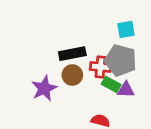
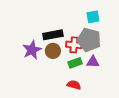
green rectangle: (111, 84) -> (75, 63), moved, turned -48
purple star: (44, 88) -> (32, 50), moved

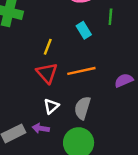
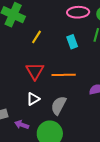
yellow line: (48, 47) -> (36, 37), moved
purple arrow: (41, 128) -> (22, 125), moved

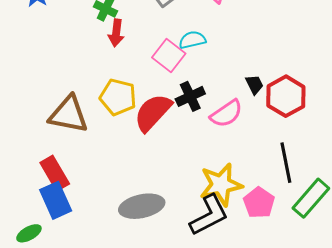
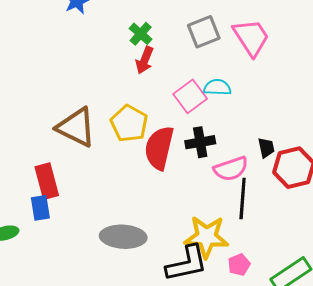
red semicircle: (153, 112) -> (159, 148), turned -45
black line: (286, 163) -> (243, 198), moved
blue rectangle: (56, 200) -> (40, 208), size x0.7
pink pentagon: (259, 203) -> (239, 265), size x0.7

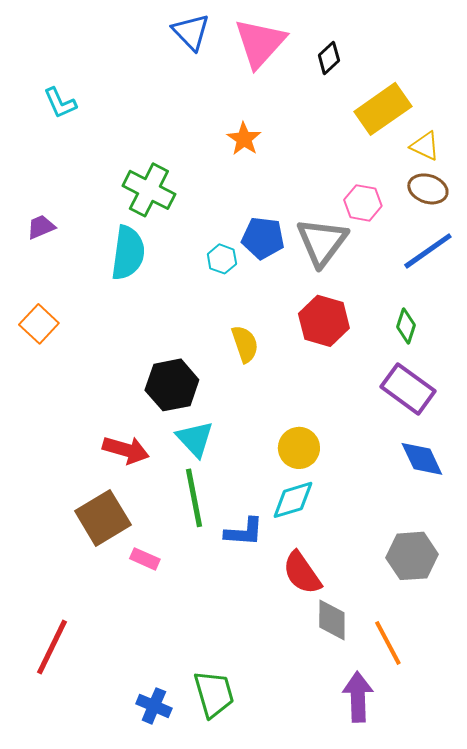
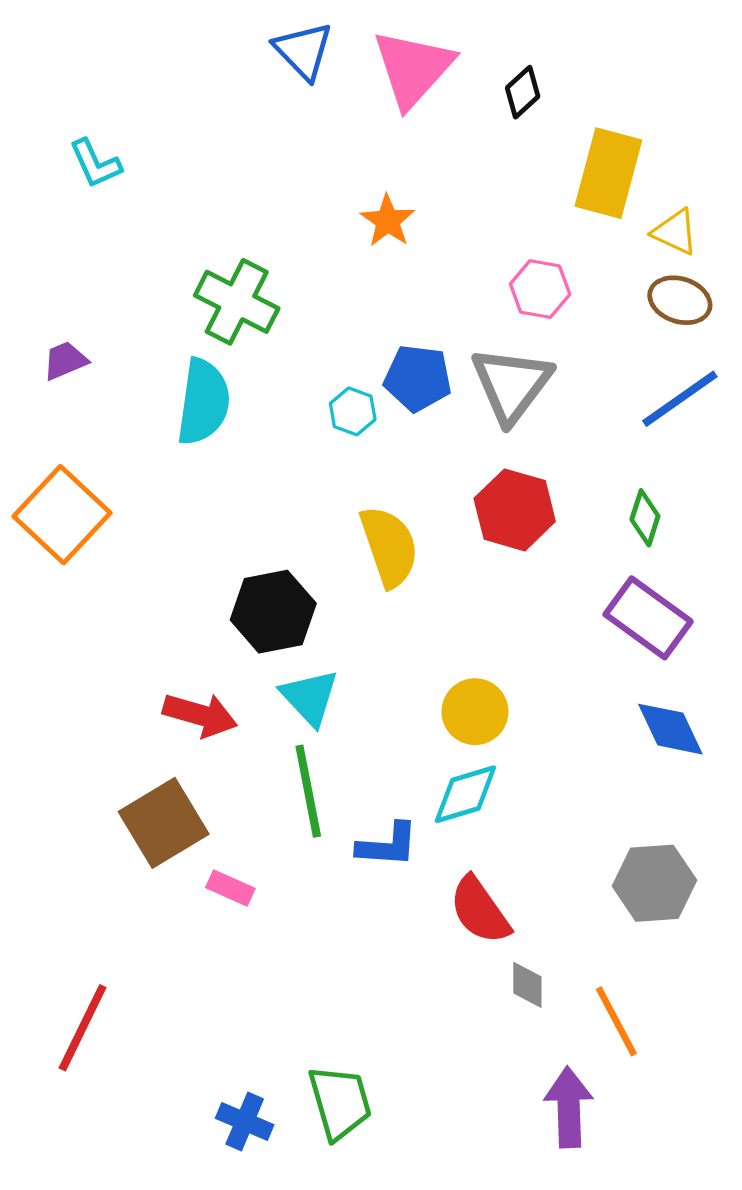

— REQUIRED ACTION —
Of the lines above, copy each one that contains the word "turned".

— RESPONSE TO THE TASK —
green rectangle: (111, 84) -> (75, 63), moved, turned -48
red semicircle: (153, 112) -> (159, 148), turned -45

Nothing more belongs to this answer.